▸ EXERCISE DETAILS
When you set down the entries, keep every word exactly as it is but drop the pictures.

▸ Change listing data
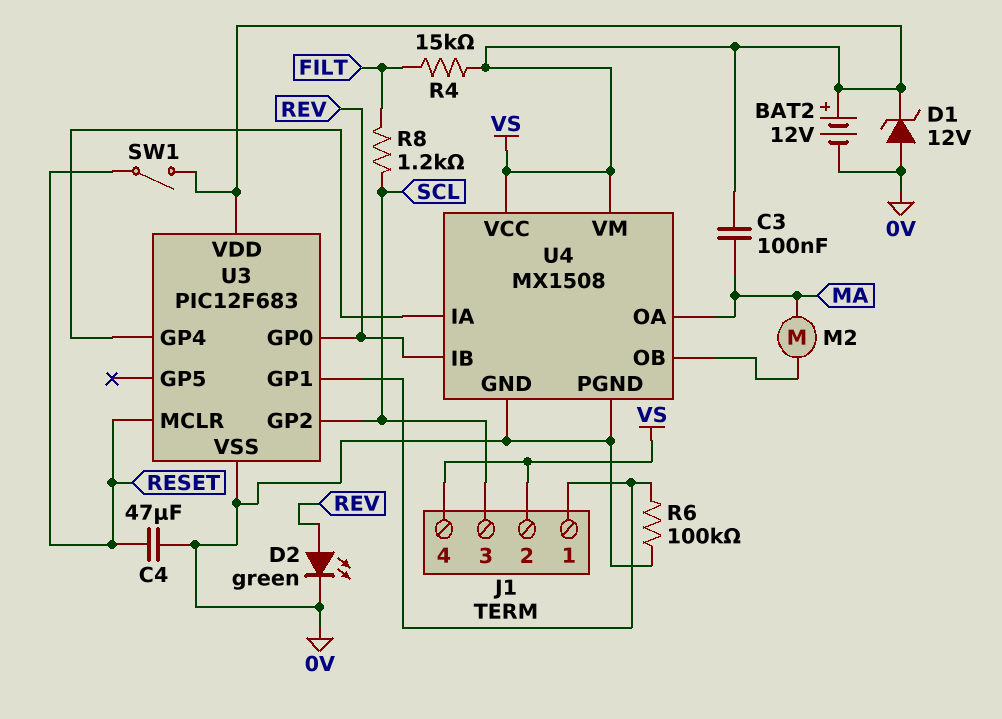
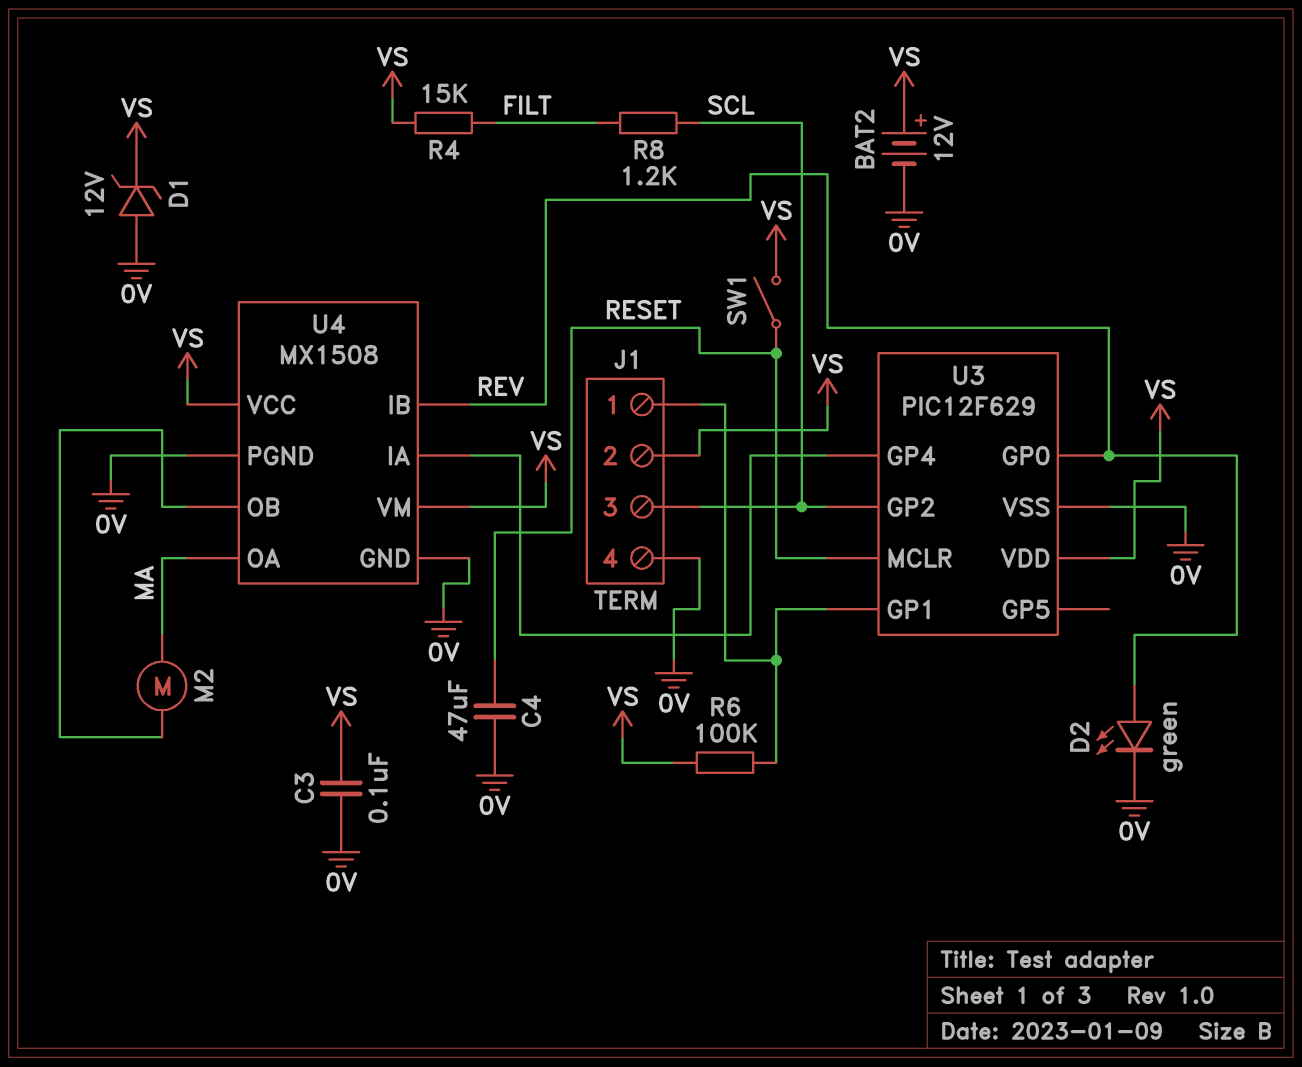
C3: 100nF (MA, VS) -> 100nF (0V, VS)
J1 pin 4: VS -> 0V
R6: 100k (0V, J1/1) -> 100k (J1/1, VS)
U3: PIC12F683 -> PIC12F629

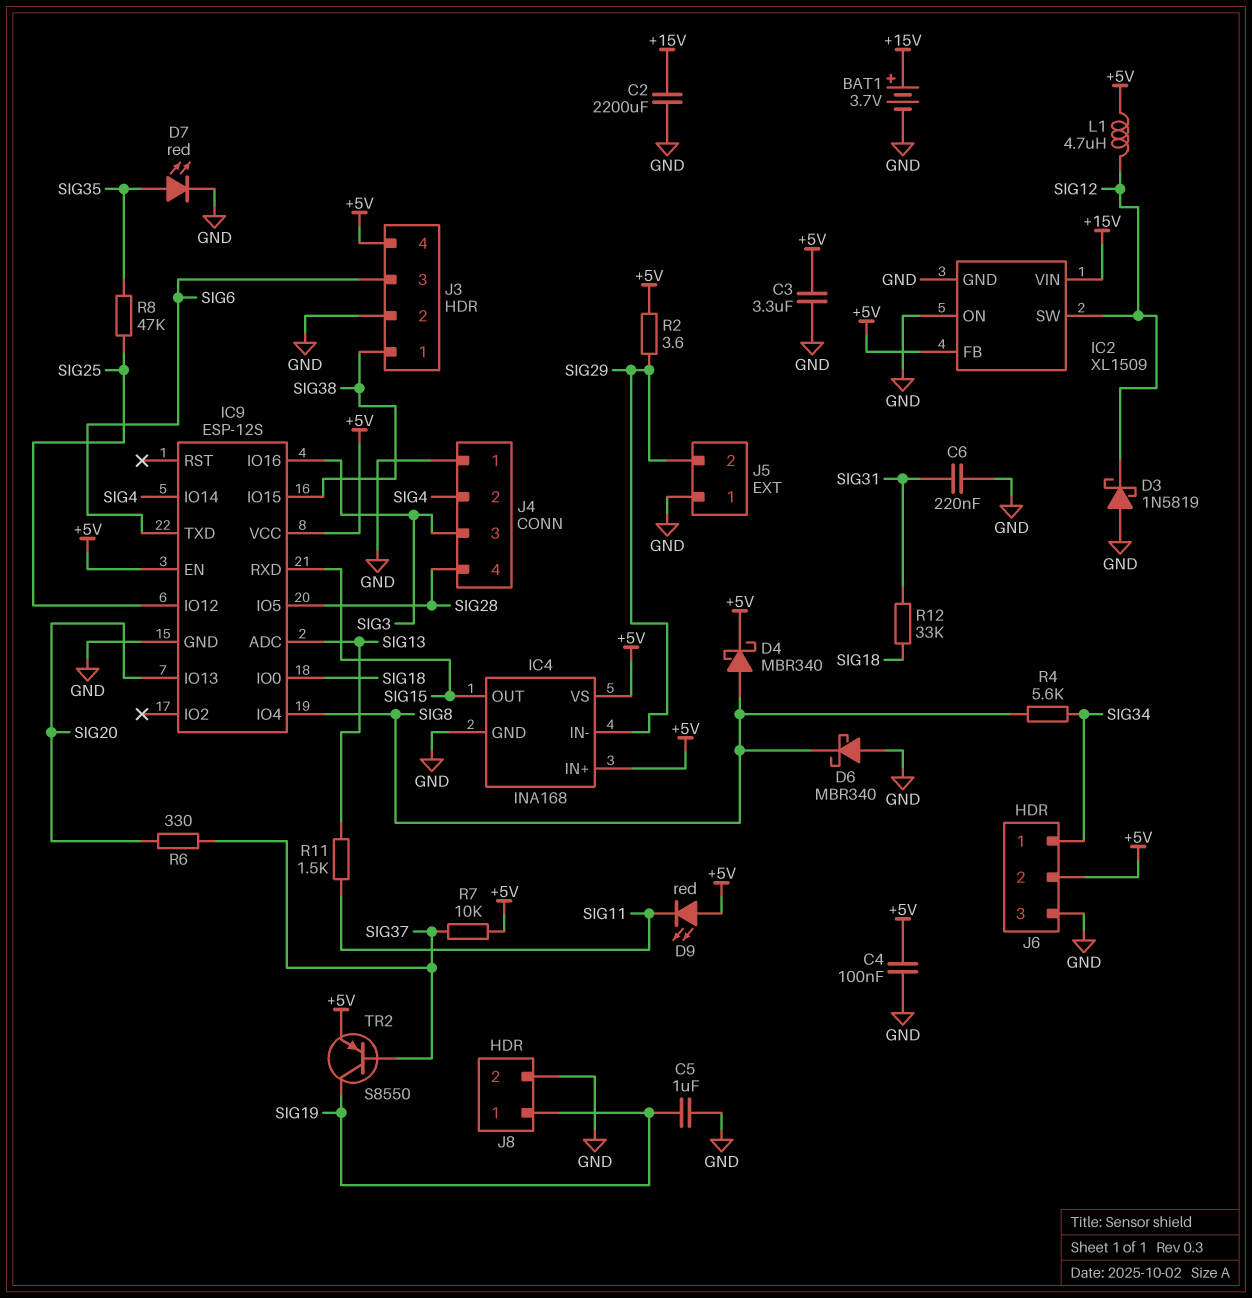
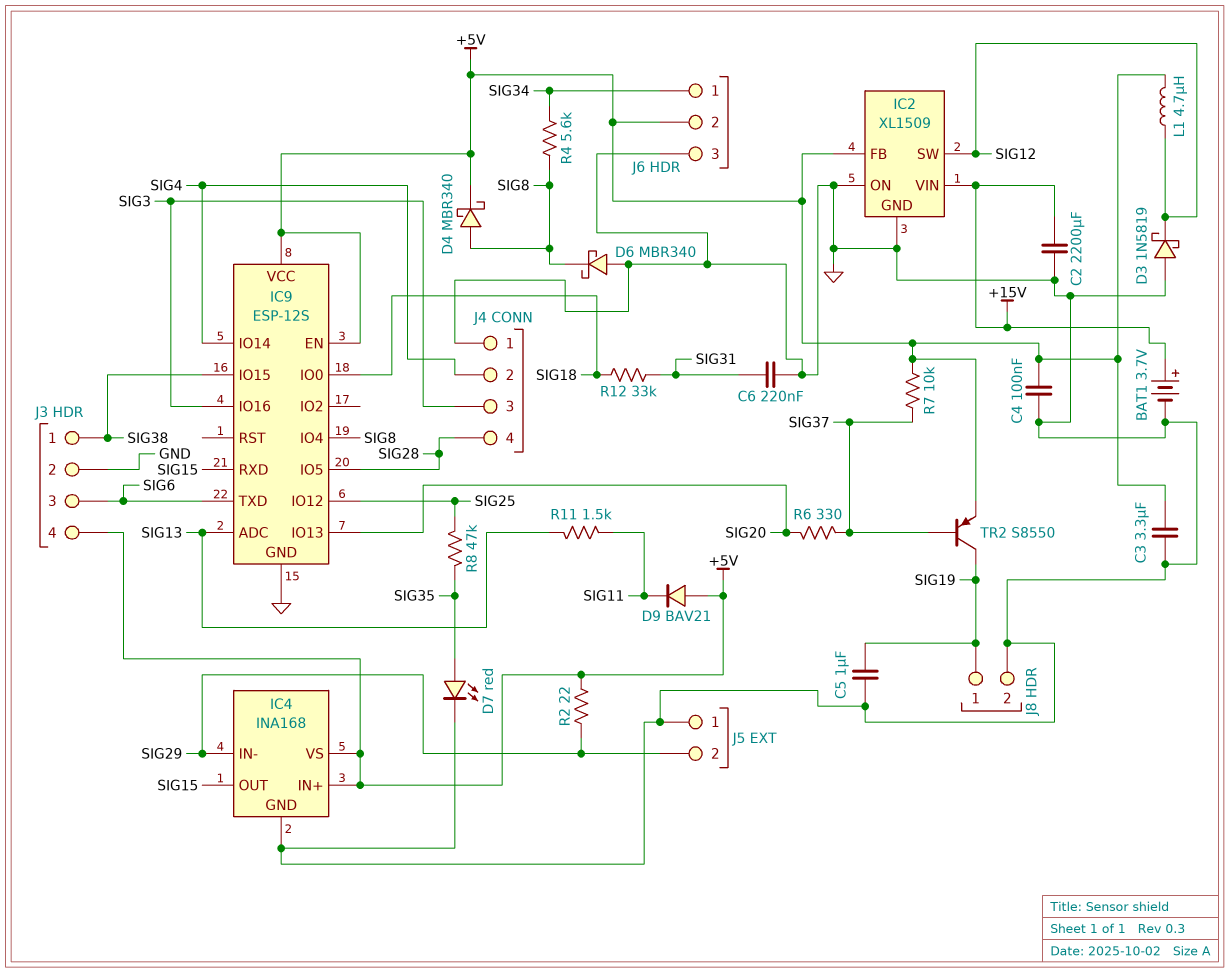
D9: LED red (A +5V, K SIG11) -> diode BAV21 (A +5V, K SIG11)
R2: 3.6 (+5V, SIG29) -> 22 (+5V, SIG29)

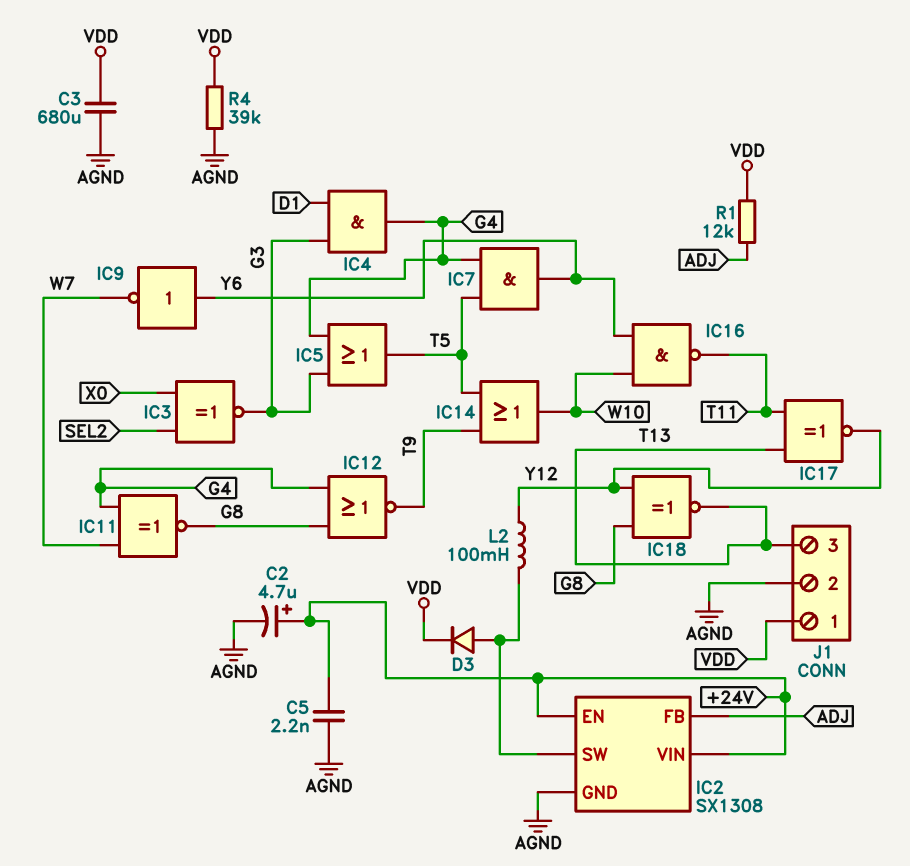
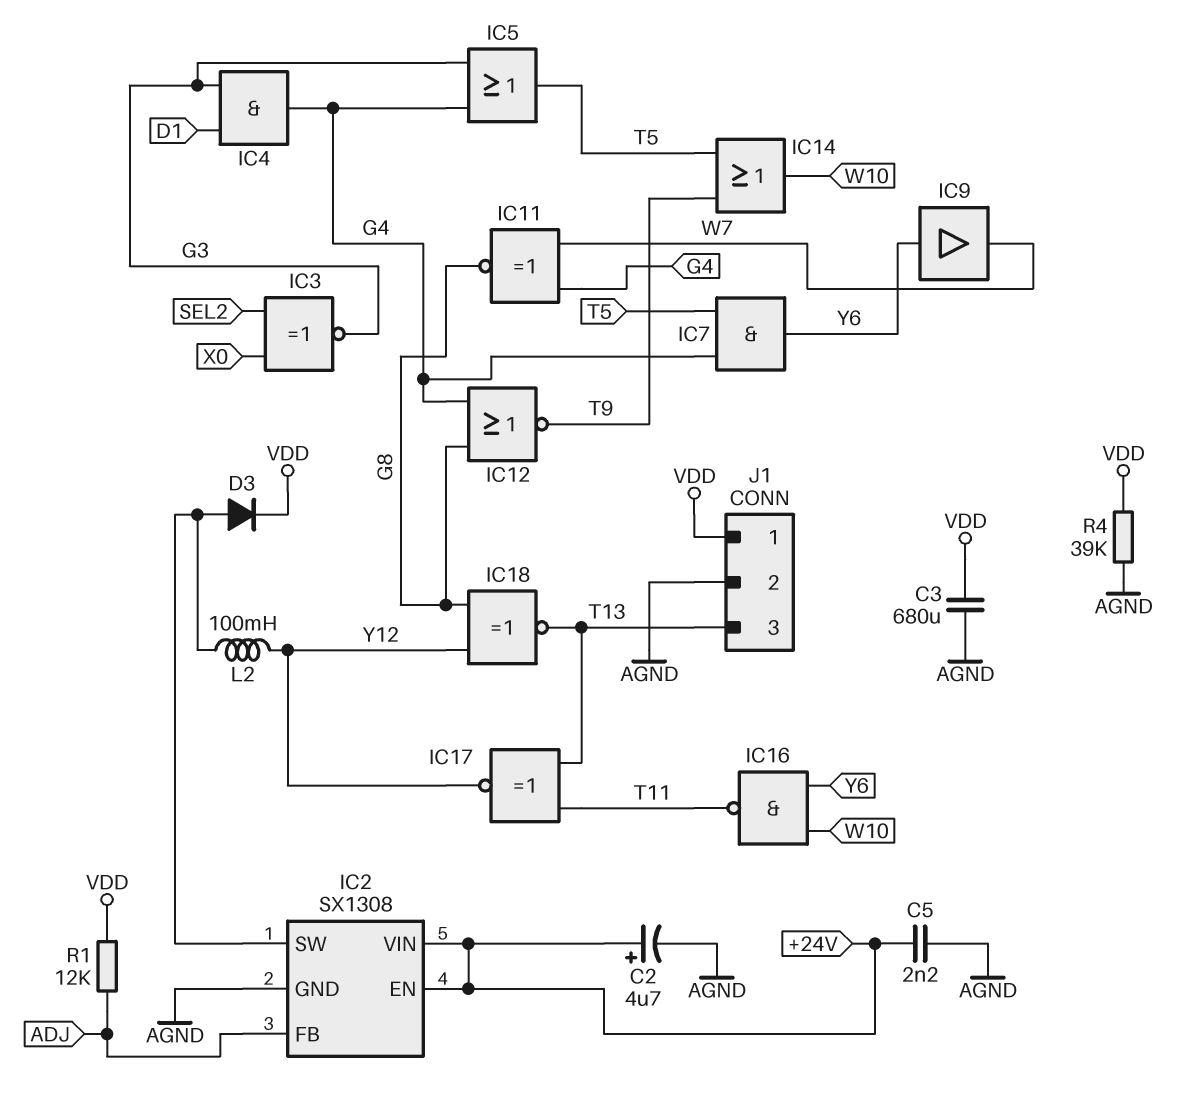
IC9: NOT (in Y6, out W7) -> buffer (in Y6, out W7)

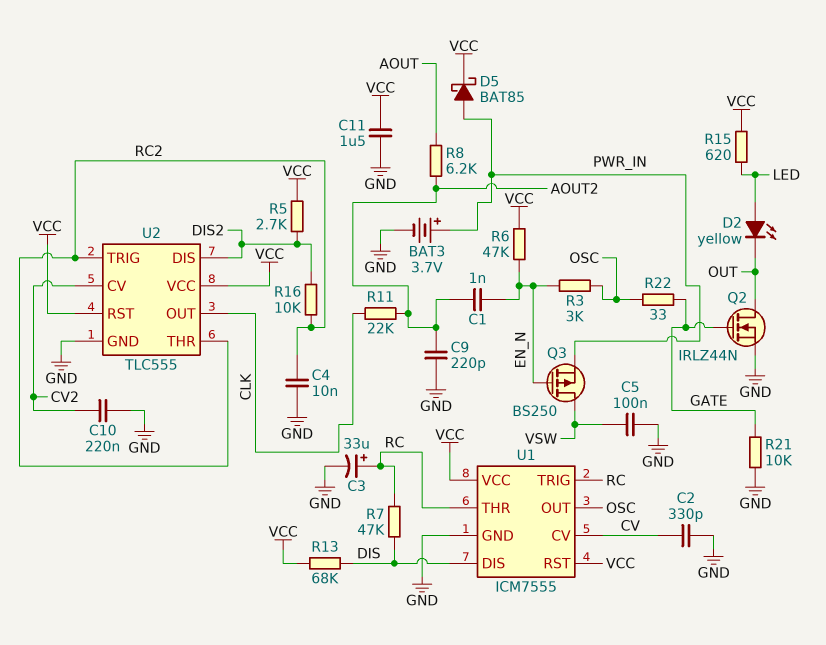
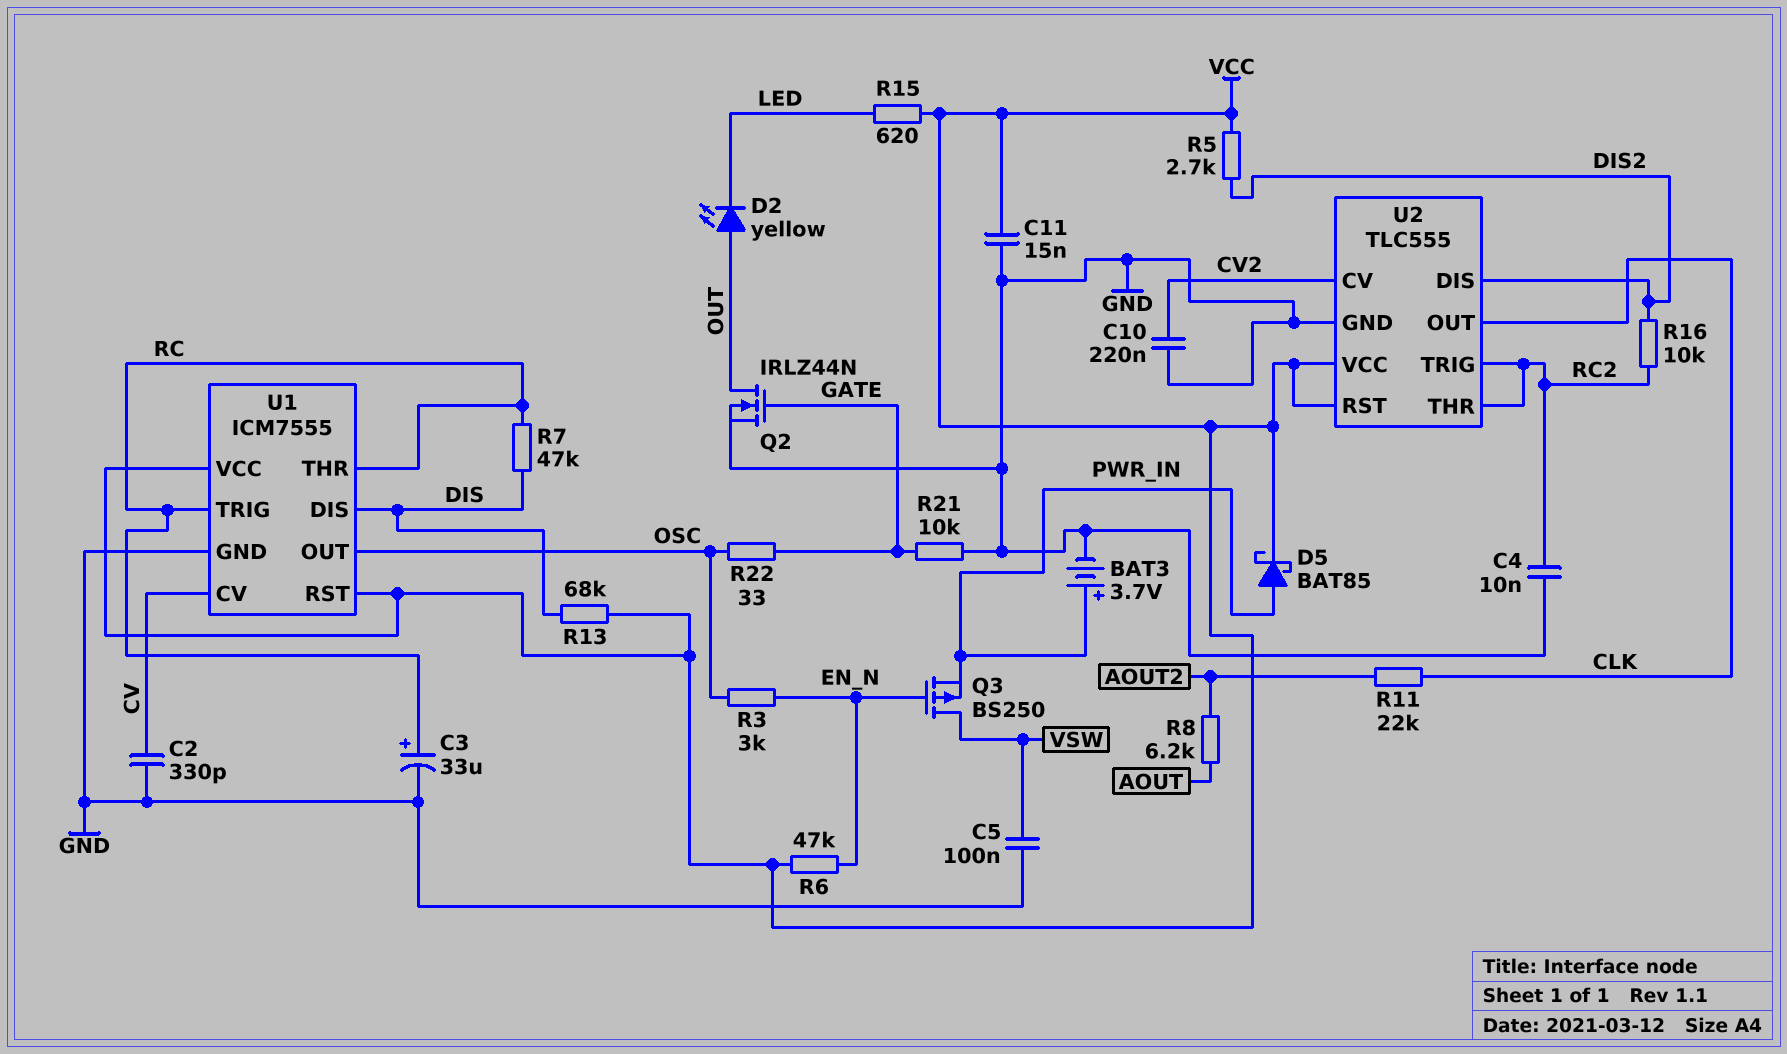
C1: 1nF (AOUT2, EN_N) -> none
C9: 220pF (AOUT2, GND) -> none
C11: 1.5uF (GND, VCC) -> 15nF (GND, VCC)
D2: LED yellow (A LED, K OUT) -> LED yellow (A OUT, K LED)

▸ ANSWER SPACE
C3: 100nF (MA, VS) -> 100nF (0V, VS)
J1 pin 4: VS -> 0V
R6: 100k (0V, J1/1) -> 100k (J1/1, VS)
U3: PIC12F683 -> PIC12F629

D9: LED red (A +5V, K SIG11) -> diode BAV21 (A +5V, K SIG11)
R2: 3.6 (+5V, SIG29) -> 22 (+5V, SIG29)

IC9: NOT (in Y6, out W7) -> buffer (in Y6, out W7)

C1: 1nF (AOUT2, EN_N) -> none
C9: 220pF (AOUT2, GND) -> none
C11: 1.5uF (GND, VCC) -> 15nF (GND, VCC)
D2: LED yellow (A LED, K OUT) -> LED yellow (A OUT, K LED)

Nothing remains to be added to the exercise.